### What to produce
Write the data out again exactly, with every picture removed.

Colored object listings:
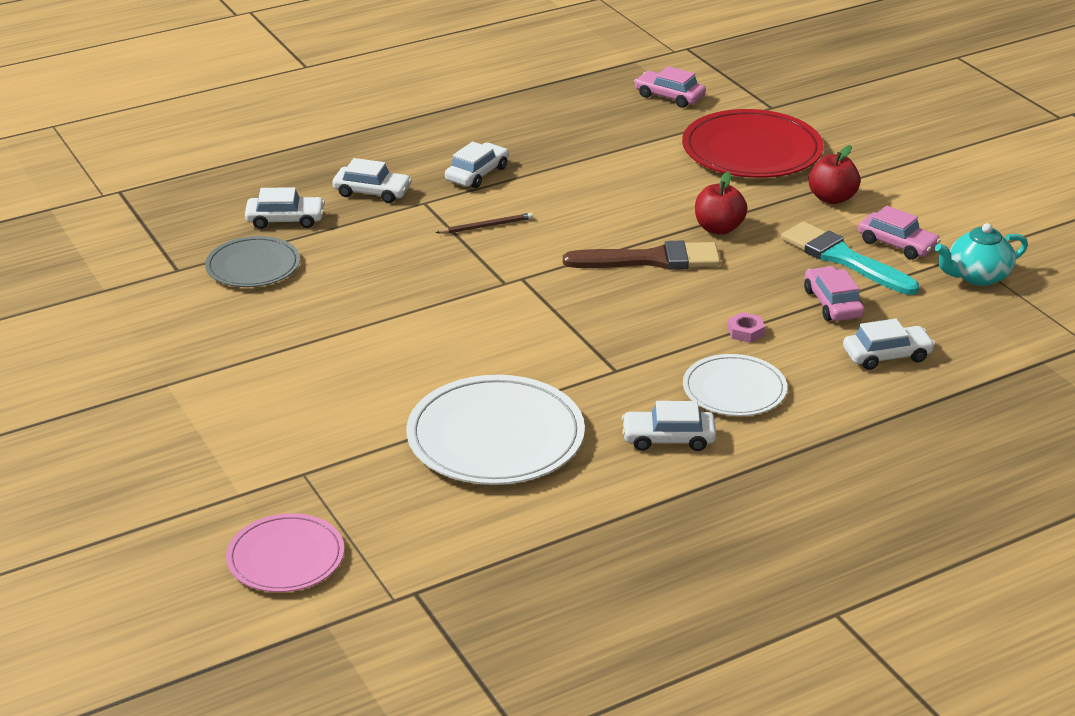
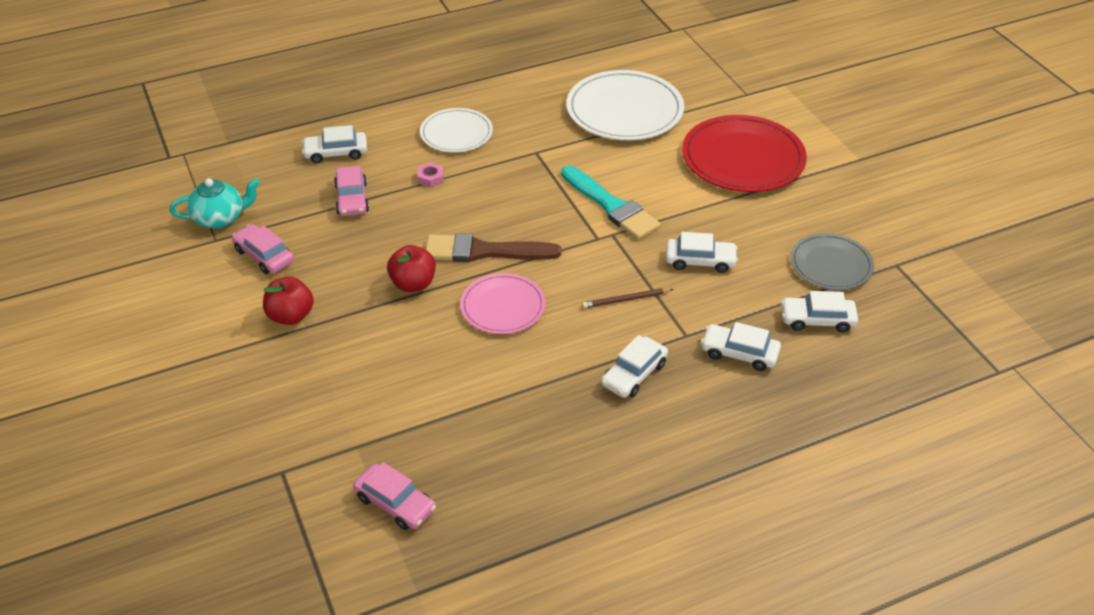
camera: 175 degrees left, 10 degrees up
(286, 557) = (746, 50): pink plate -> pink plate (503, 306)
(668, 438) = (511, 103): white car -> white car (700, 261)
(752, 150) = (337, 393): red plate -> red plate (743, 158)
(843, 259) = (319, 243): turquoise brush -> turquoise brush (611, 206)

### Expected answer
camera: 175 degrees left, 10 degrees up
(286, 557) = (746, 50): pink plate -> pink plate (503, 306)
(668, 438) = (511, 103): white car -> white car (700, 261)
(752, 150) = (337, 393): red plate -> red plate (743, 158)
(843, 259) = (319, 243): turquoise brush -> turquoise brush (611, 206)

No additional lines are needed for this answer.